- **What the task asks**:
Below are some records; write them all out again exactly.

(Scene edit records)
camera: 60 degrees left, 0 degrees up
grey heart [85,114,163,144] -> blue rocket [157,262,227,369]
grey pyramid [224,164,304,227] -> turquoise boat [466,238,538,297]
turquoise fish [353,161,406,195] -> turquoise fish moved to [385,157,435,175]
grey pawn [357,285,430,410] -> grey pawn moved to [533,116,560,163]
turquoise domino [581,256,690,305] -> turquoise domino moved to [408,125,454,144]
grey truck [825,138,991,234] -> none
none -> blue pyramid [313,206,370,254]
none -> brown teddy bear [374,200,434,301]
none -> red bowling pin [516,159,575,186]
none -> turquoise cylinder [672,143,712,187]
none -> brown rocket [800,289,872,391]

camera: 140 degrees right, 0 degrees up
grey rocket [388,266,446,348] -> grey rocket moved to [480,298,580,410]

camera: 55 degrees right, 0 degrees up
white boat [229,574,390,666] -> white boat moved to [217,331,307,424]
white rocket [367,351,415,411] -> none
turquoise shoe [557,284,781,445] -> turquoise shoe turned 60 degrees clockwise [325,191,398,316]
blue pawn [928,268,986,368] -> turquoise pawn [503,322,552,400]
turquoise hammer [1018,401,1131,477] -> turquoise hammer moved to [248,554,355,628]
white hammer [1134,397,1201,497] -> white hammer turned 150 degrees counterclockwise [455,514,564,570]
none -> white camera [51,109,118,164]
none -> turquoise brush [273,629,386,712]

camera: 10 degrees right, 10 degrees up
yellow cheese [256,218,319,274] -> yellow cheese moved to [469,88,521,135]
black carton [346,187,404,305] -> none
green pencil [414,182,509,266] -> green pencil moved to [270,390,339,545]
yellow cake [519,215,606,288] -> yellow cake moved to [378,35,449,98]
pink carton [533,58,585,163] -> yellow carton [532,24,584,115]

- **Task result**:
camera: 60 degrees left, 0 degrees up
grey heart [85,114,163,144] -> blue rocket [157,262,227,369]
grey pyramid [224,164,304,227] -> turquoise boat [466,238,538,297]
turquoise fish [353,161,406,195] -> turquoise fish moved to [385,157,435,175]
grey pawn [357,285,430,410] -> grey pawn moved to [533,116,560,163]
turquoise domino [581,256,690,305] -> turquoise domino moved to [408,125,454,144]
grey truck [825,138,991,234] -> none
none -> blue pyramid [313,206,370,254]
none -> brown teddy bear [374,200,434,301]
none -> red bowling pin [516,159,575,186]
none -> turquoise cylinder [672,143,712,187]
none -> brown rocket [800,289,872,391]

camera: 140 degrees right, 0 degrees up
grey rocket [388,266,446,348] -> grey rocket moved to [480,298,580,410]

camera: 55 degrees right, 0 degrees up
white boat [229,574,390,666] -> white boat moved to [217,331,307,424]
white rocket [367,351,415,411] -> none
turquoise shoe [557,284,781,445] -> turquoise shoe turned 60 degrees clockwise [325,191,398,316]
blue pawn [928,268,986,368] -> turquoise pawn [503,322,552,400]
turquoise hammer [1018,401,1131,477] -> turquoise hammer moved to [248,554,355,628]
white hammer [1134,397,1201,497] -> white hammer turned 150 degrees counterclockwise [455,514,564,570]
none -> white camera [51,109,118,164]
none -> turquoise brush [273,629,386,712]

camera: 10 degrees right, 10 degrees up
yellow cheese [256,218,319,274] -> yellow cheese moved to [469,88,521,135]
black carton [346,187,404,305] -> none
green pencil [414,182,509,266] -> green pencil moved to [270,390,339,545]
yellow cake [519,215,606,288] -> yellow cake moved to [378,35,449,98]
pink carton [533,58,585,163] -> yellow carton [532,24,584,115]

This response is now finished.